→ **WORK TO BE COMPLETED**
Identify every line in the records below that contains the word "green", and reproduce each one.

→ **DATA EXTRACTS**
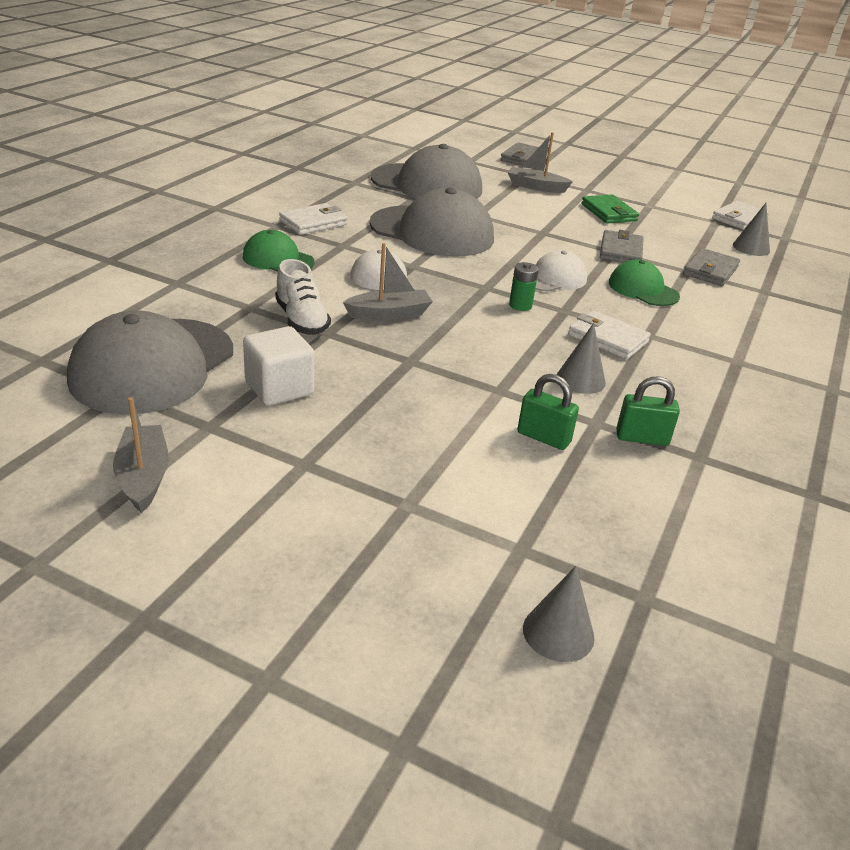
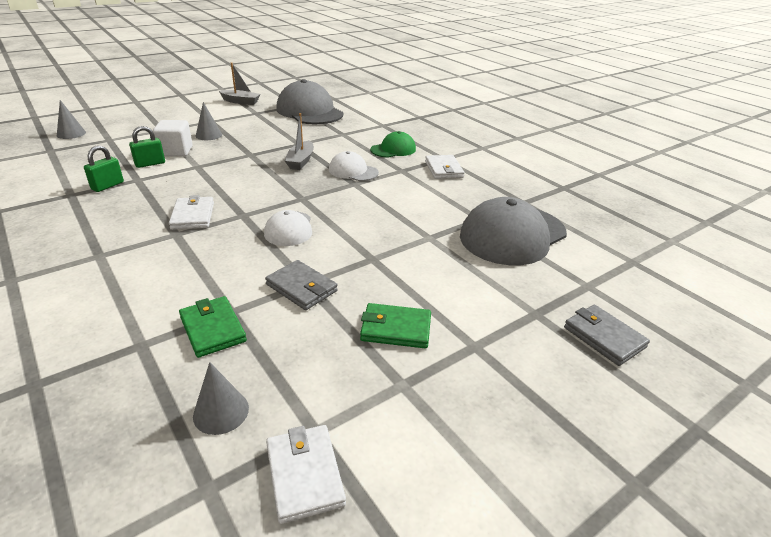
camera: 120 degrees right, 0 degrees up
(279, 388) = (265, 126): white cube -> white cube (176, 151)
(301, 320) = (317, 141): white shoe -> none
(432, 232) = (404, 206): grey cap -> none
(520, 305) = (266, 201): green battery -> none
(536, 187) = (493, 304): grey boat -> none
(580, 379) = (171, 190): grey cone -> grey cone (208, 135)
(608, 338) = (193, 216): white wallet -> white wallet turned 75 degrees counterclockwise
(643, 289) = (229, 264): green cap -> none
(710, 271) = (212, 329): grey wallet -> green wallet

→ **REPLY**
(520, 305) = (266, 201): green battery -> none
(643, 289) = (229, 264): green cap -> none
(710, 271) = (212, 329): grey wallet -> green wallet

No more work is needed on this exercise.